Work required ::
Each line in the records below that has the word "gone" should be copied.

Exercise materials ::
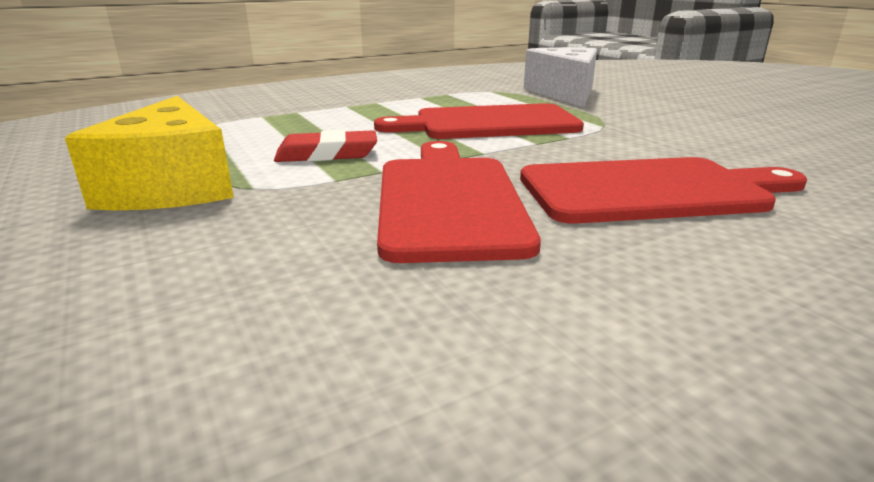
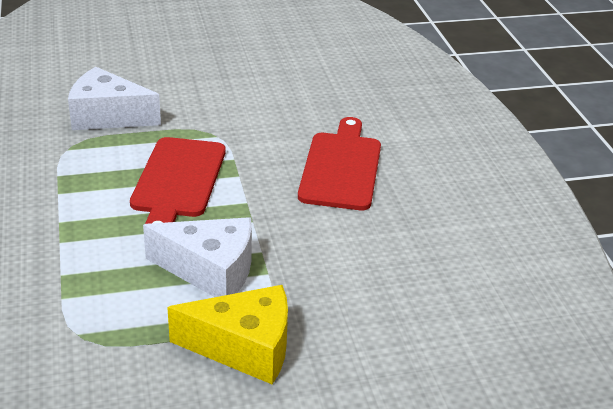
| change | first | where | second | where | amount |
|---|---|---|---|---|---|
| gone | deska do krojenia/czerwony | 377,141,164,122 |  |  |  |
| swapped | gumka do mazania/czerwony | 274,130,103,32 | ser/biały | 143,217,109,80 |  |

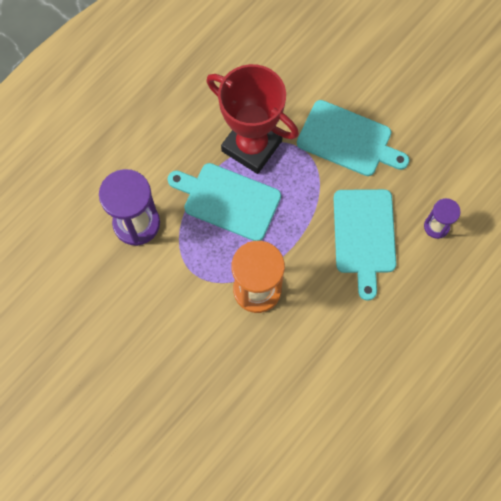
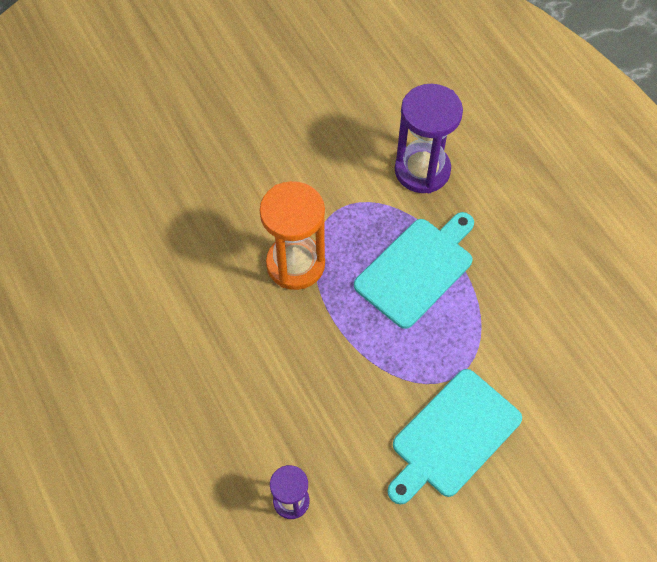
| change | first | where | second | where | amount |
|---|---|---|---|---|---|
| gone | puchar/czerwony | 206,64,93,110 |  |  |  |
| gone | deska do krojenia/turkusowy | 334,189,62,112 |  |  |  |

Answer section ::
| gone | deska do krojenia/czerwony | 377,141,164,122 |  |  |  |
| gone | puchar/czerwony | 206,64,93,110 |  |  |  |
| gone | deska do krojenia/turkusowy | 334,189,62,112 |  |  |  |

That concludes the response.